**Exercise objective**
The answer should be the records below, word for word, with every image left out.
───── Dataset excerpts ─────
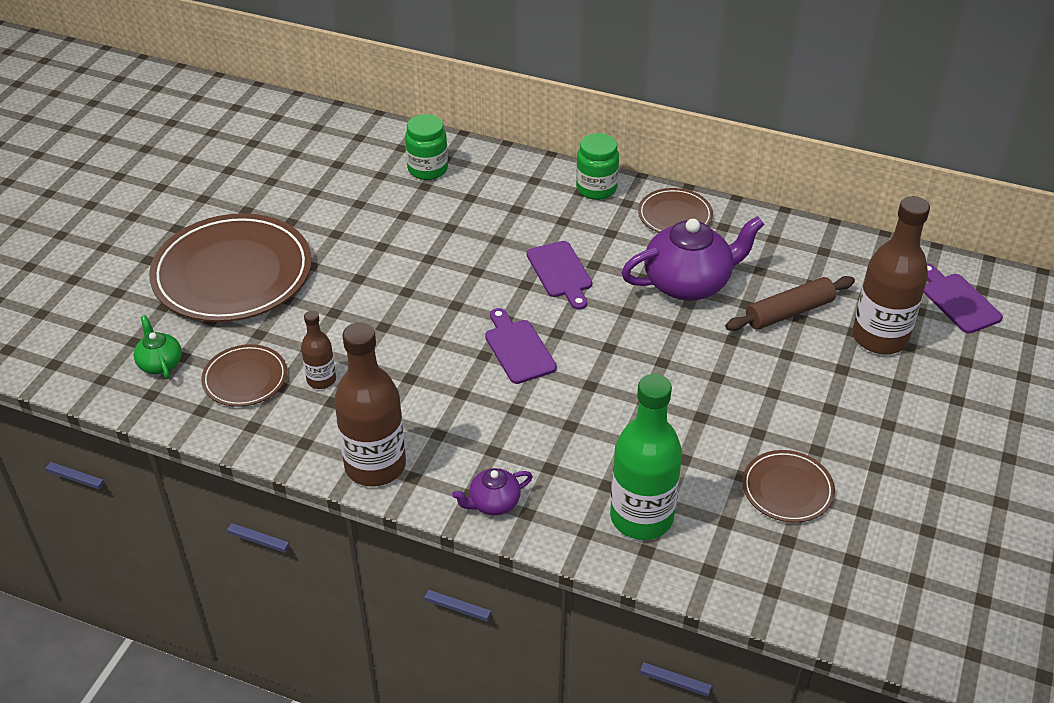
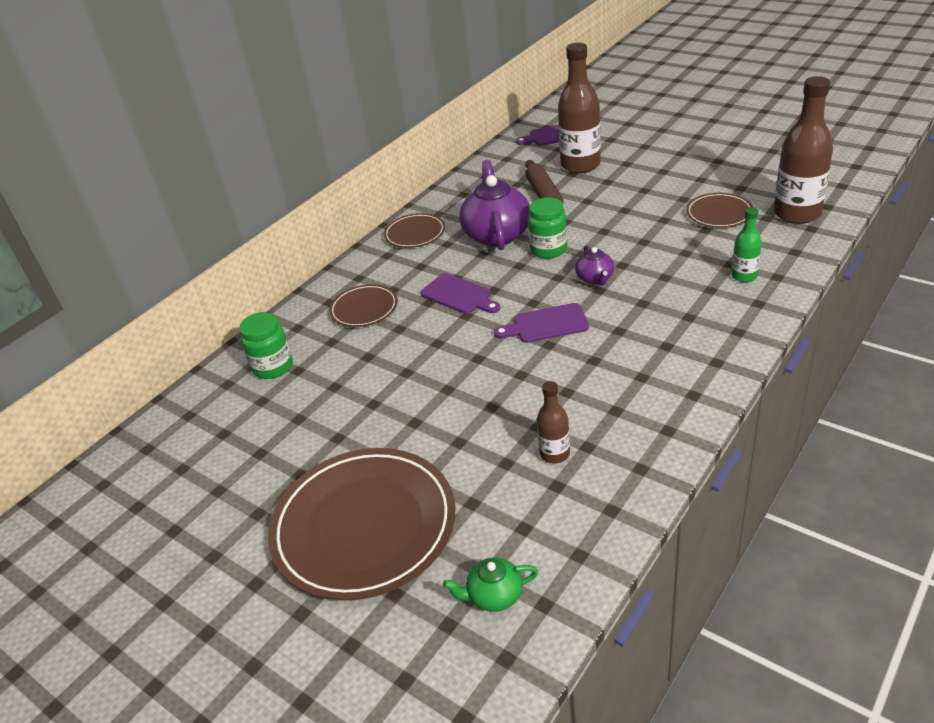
camera: 70 degrees left, 5 degrees down
(245, 378) = (538, 515): brown plate -> brown plate (364, 308)
(375, 466) = (677, 419): brown bottle -> brown bottle (797, 213)
(493, 503) = (726, 349): purple teapot -> purple teapot (595, 278)
(560, 272) = (459, 295): purple cutting board -> purple cutting board turned 45 degrees clockwise
(596, 188) = (360, 269): green jar -> green jar (548, 249)
(641, 517) = (744, 276): green bottle -> green bottle, size x0.51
─────
**Response for this exercise**
camera: 70 degrees left, 5 degrees down
(245, 378) = (538, 515): brown plate -> brown plate (364, 308)
(375, 466) = (677, 419): brown bottle -> brown bottle (797, 213)
(493, 503) = (726, 349): purple teapot -> purple teapot (595, 278)
(560, 272) = (459, 295): purple cutting board -> purple cutting board turned 45 degrees clockwise
(596, 188) = (360, 269): green jar -> green jar (548, 249)
(641, 517) = (744, 276): green bottle -> green bottle, size x0.51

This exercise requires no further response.